[TASK DETAILS]
Starting at the top of the entries below, print each line exactly until the line with "Kernel Mailbox: [770,195,984,358]" has been printed too.

[INFORMATION SUPPLIED]
..............................
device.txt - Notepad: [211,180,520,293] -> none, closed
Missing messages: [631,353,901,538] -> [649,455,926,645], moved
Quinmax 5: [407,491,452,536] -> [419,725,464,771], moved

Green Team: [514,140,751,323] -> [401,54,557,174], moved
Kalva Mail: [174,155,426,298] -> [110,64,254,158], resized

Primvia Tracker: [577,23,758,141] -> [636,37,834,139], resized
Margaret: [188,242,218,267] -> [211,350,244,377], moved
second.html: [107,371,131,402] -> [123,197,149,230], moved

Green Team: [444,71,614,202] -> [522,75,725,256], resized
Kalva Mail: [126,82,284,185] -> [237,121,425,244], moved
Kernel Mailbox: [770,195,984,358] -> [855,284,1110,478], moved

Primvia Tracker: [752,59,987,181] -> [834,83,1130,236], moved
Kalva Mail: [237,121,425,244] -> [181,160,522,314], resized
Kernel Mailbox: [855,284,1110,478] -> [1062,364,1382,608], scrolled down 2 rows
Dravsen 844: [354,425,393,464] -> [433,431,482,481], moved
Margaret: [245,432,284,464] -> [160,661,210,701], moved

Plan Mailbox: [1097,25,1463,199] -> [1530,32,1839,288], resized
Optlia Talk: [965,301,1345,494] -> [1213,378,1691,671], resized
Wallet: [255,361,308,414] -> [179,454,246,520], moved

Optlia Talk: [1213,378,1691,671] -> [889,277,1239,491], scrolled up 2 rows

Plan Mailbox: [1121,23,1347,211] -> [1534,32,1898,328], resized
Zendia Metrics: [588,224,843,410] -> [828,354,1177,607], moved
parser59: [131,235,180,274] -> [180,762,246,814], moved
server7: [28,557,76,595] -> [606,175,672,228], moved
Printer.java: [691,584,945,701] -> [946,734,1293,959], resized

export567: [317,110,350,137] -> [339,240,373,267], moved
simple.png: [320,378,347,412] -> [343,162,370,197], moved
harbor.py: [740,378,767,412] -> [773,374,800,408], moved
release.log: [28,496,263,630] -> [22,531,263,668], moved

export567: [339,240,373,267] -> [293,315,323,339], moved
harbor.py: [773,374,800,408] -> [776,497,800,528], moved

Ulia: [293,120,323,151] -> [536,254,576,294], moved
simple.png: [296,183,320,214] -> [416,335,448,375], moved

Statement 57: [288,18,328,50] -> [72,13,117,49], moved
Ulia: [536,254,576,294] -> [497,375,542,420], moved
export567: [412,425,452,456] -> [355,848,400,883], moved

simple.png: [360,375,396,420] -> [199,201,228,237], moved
..............................
[FINAL ANSWER]
device.txt - Notepad: [211,180,520,293] -> none, closed
Missing messages: [631,353,901,538] -> [649,455,926,645], moved
Quinmax 5: [407,491,452,536] -> [419,725,464,771], moved

Green Team: [514,140,751,323] -> [401,54,557,174], moved
Kalva Mail: [174,155,426,298] -> [110,64,254,158], resized

Primvia Tracker: [577,23,758,141] -> [636,37,834,139], resized
Margaret: [188,242,218,267] -> [211,350,244,377], moved
second.html: [107,371,131,402] -> [123,197,149,230], moved

Green Team: [444,71,614,202] -> [522,75,725,256], resized
Kalva Mail: [126,82,284,185] -> [237,121,425,244], moved
Kernel Mailbox: [770,195,984,358] -> [855,284,1110,478], moved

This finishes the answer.